Exercise brief> From the line with "none -> grey brick B8:B9 level 1" through the line with "none -> brown brick D2:F2 level 1", repeat the entries verbatim, both end lines included, and add nothing.

Provided records>
********************

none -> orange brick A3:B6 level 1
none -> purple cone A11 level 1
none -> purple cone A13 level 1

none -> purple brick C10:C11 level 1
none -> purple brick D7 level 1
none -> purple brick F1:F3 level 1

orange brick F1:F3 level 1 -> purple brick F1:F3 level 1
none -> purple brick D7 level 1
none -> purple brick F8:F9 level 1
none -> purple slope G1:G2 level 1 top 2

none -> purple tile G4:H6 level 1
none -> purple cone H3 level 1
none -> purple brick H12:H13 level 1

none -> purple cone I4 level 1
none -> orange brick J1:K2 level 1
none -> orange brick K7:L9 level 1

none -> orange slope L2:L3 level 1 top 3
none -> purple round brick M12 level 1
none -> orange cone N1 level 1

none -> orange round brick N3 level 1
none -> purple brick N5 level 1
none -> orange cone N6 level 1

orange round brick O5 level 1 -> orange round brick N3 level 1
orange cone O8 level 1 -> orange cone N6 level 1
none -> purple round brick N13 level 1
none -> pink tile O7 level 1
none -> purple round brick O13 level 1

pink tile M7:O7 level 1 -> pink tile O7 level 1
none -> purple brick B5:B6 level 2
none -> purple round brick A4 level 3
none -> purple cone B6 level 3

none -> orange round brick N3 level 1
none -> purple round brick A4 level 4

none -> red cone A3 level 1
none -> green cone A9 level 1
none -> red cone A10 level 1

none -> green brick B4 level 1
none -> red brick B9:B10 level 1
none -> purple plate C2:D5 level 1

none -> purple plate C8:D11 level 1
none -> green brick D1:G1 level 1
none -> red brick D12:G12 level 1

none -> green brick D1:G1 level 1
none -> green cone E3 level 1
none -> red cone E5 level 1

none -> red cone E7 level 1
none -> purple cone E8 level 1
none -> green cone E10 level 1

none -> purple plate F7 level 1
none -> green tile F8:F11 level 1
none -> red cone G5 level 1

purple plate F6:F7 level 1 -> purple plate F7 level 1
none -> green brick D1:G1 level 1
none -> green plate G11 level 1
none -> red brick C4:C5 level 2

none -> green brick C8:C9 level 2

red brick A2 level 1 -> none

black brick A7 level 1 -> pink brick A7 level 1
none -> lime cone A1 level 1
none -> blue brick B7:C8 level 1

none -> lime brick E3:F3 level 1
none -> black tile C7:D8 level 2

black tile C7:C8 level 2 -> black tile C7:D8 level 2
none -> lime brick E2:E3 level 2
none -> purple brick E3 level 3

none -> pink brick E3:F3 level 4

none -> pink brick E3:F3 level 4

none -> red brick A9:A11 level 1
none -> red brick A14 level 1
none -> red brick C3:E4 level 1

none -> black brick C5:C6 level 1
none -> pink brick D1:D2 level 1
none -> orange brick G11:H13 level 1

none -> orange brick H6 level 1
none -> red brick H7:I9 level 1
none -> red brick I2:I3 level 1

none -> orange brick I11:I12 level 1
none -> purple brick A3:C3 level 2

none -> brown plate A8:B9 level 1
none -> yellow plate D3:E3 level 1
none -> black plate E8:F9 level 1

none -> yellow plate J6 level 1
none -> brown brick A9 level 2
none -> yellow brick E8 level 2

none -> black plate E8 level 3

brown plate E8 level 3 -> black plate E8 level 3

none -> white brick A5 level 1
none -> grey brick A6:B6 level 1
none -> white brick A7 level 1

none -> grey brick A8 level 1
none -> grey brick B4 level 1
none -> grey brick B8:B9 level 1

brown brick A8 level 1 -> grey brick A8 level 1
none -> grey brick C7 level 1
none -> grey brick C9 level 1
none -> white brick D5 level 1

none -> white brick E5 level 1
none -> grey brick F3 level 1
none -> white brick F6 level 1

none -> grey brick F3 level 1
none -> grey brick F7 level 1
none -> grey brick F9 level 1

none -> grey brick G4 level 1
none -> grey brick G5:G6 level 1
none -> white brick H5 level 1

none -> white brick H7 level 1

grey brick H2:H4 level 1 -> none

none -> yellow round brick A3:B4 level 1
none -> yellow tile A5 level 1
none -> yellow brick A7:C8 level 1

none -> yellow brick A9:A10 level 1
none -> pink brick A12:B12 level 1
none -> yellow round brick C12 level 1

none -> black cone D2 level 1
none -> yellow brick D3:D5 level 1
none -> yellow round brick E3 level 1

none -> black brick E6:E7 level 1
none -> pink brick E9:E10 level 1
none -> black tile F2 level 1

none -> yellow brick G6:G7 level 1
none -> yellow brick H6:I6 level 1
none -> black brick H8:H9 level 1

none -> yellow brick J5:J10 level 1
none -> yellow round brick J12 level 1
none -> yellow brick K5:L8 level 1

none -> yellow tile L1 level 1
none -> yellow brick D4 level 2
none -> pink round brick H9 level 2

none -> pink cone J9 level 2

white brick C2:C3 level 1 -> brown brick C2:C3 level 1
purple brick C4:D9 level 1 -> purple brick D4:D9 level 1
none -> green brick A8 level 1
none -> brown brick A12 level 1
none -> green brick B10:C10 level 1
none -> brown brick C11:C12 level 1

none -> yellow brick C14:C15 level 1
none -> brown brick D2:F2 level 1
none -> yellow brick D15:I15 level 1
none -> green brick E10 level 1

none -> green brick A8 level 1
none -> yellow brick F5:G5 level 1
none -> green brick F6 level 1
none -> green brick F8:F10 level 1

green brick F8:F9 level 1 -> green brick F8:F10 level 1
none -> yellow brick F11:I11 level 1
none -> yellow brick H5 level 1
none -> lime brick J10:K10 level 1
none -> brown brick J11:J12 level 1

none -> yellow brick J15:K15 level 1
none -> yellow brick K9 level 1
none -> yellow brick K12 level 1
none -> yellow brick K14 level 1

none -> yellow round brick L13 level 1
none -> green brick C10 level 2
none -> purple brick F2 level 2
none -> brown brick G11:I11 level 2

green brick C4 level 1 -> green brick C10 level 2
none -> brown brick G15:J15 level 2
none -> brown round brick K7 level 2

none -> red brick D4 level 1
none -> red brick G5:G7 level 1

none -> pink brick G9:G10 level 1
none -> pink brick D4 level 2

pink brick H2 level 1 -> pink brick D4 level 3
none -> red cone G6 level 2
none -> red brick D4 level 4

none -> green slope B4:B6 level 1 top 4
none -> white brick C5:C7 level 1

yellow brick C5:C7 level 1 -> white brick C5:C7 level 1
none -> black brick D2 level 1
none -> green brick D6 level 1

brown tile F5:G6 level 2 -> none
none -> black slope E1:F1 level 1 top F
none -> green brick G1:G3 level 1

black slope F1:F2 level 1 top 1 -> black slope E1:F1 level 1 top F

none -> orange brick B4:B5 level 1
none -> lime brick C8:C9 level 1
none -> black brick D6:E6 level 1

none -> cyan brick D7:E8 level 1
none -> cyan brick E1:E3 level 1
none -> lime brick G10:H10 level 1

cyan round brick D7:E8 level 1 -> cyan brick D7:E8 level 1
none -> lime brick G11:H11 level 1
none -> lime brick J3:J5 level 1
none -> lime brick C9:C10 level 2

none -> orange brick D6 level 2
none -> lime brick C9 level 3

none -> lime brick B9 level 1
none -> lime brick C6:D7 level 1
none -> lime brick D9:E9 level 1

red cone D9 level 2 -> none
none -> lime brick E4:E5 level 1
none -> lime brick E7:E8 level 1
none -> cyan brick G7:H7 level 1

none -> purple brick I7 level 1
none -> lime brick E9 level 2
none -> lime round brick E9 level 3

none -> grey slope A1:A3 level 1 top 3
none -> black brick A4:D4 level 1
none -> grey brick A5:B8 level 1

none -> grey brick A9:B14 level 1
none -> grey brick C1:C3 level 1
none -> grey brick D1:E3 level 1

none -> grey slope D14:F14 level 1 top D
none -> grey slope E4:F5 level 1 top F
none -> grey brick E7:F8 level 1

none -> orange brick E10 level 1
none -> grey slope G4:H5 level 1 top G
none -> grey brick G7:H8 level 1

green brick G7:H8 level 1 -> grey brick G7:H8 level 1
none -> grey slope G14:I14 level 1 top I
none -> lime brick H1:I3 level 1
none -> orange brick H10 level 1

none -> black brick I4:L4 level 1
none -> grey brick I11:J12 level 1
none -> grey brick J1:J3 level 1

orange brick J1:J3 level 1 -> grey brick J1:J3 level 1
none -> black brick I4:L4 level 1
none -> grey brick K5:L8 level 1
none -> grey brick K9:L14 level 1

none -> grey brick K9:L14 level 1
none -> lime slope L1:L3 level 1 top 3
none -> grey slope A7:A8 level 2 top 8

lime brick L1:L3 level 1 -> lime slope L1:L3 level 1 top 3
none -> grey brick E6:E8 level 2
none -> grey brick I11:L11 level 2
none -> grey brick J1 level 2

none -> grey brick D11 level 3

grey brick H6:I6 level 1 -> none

********************

Exercise answer>
none -> grey brick B8:B9 level 1

brown brick A8 level 1 -> grey brick A8 level 1
none -> grey brick C7 level 1
none -> grey brick C9 level 1
none -> white brick D5 level 1

none -> white brick E5 level 1
none -> grey brick F3 level 1
none -> white brick F6 level 1

none -> grey brick F3 level 1
none -> grey brick F7 level 1
none -> grey brick F9 level 1

none -> grey brick G4 level 1
none -> grey brick G5:G6 level 1
none -> white brick H5 level 1

none -> white brick H7 level 1

grey brick H2:H4 level 1 -> none

none -> yellow round brick A3:B4 level 1
none -> yellow tile A5 level 1
none -> yellow brick A7:C8 level 1

none -> yellow brick A9:A10 level 1
none -> pink brick A12:B12 level 1
none -> yellow round brick C12 level 1

none -> black cone D2 level 1
none -> yellow brick D3:D5 level 1
none -> yellow round brick E3 level 1

none -> black brick E6:E7 level 1
none -> pink brick E9:E10 level 1
none -> black tile F2 level 1

none -> yellow brick G6:G7 level 1
none -> yellow brick H6:I6 level 1
none -> black brick H8:H9 level 1

none -> yellow brick J5:J10 level 1
none -> yellow round brick J12 level 1
none -> yellow brick K5:L8 level 1

none -> yellow tile L1 level 1
none -> yellow brick D4 level 2
none -> pink round brick H9 level 2

none -> pink cone J9 level 2

white brick C2:C3 level 1 -> brown brick C2:C3 level 1
purple brick C4:D9 level 1 -> purple brick D4:D9 level 1
none -> green brick A8 level 1
none -> brown brick A12 level 1
none -> green brick B10:C10 level 1
none -> brown brick C11:C12 level 1

none -> yellow brick C14:C15 level 1
none -> brown brick D2:F2 level 1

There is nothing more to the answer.